- Data for the task:
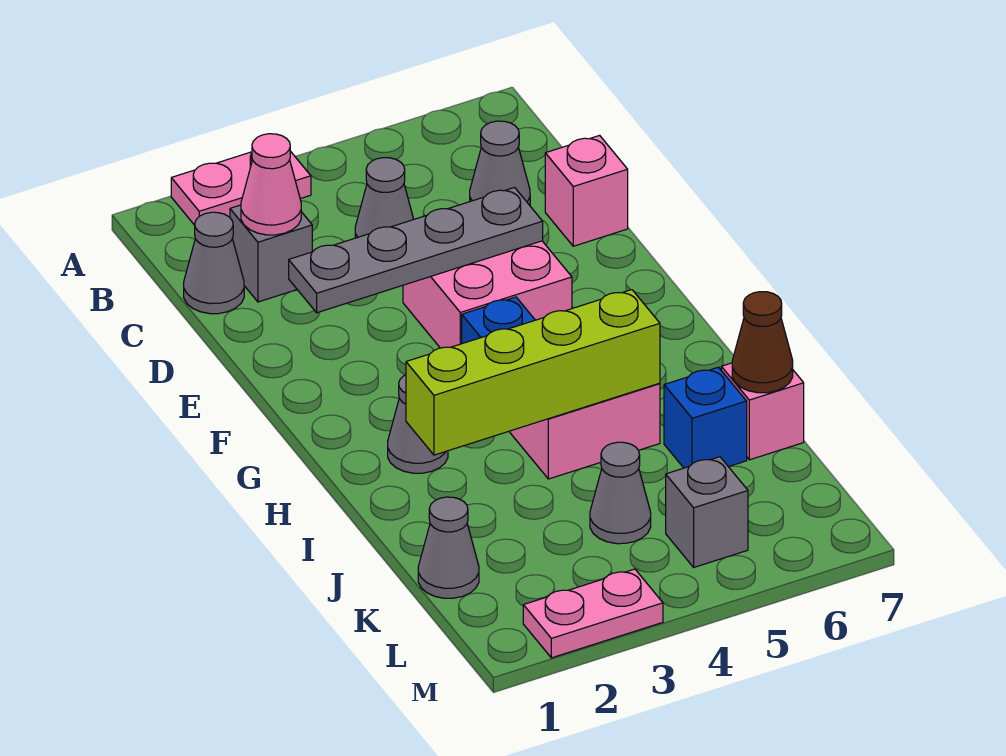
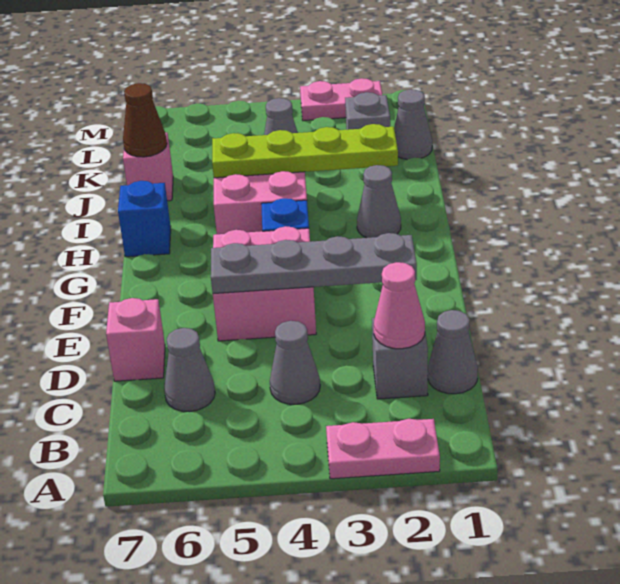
lime brick I2:I5 level 2 -> lime plate I2:I5 level 2
blue brick J6 level 1 -> blue brick H7 level 1
grey brick L5 level 1 -> grey brick K2 level 1

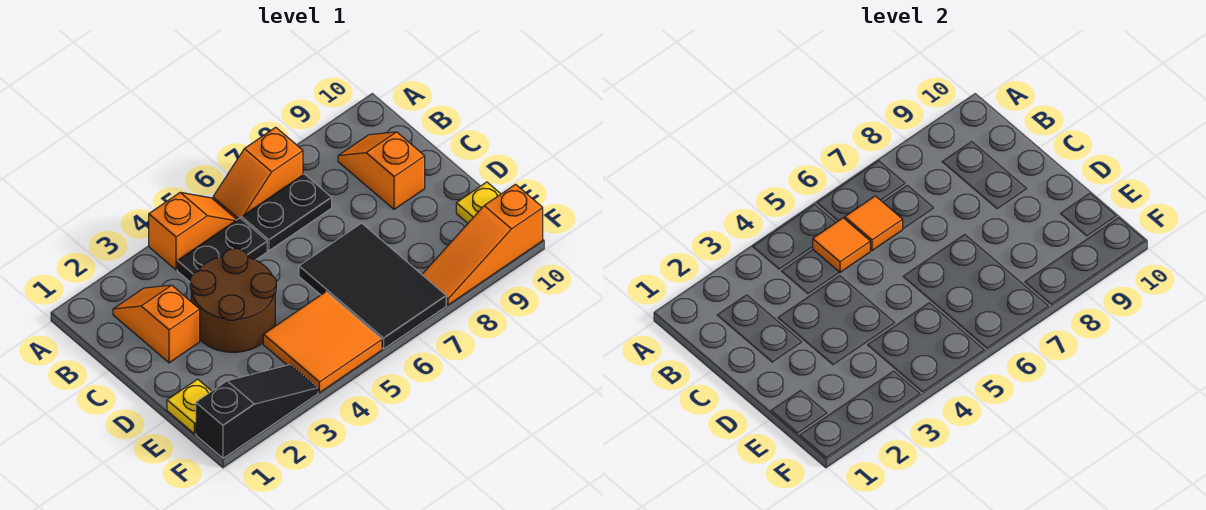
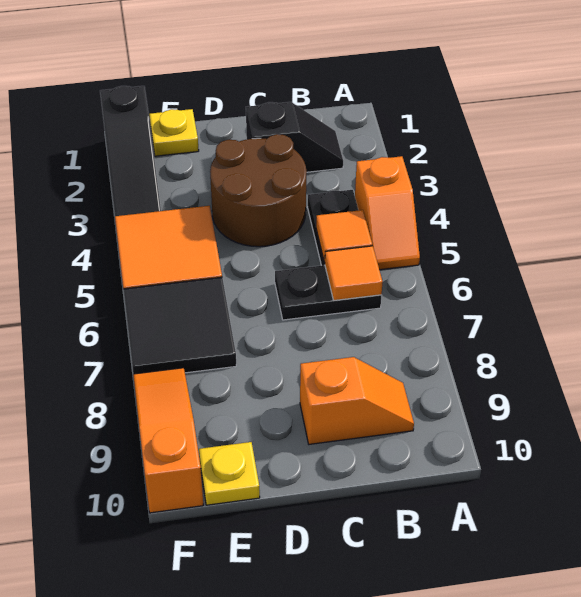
orange slope A6:A7 level 1 top 7 -> none
orange slope B2:C2 level 1 top C -> black slope B2:C2 level 1 top C
black plate B6:B7 level 1 -> black plate B6:C6 level 1
black tile D6:F7 level 1 -> black tile E6:F7 level 1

- Task to carry out:
The answer should consist only of the lines from the line containing "orange slope A6:A7 level 1 top 7 -> none" through the final line of the listing above, reproduced exactly.

- Answer:
orange slope A6:A7 level 1 top 7 -> none
orange slope B2:C2 level 1 top C -> black slope B2:C2 level 1 top C
black plate B6:B7 level 1 -> black plate B6:C6 level 1
black tile D6:F7 level 1 -> black tile E6:F7 level 1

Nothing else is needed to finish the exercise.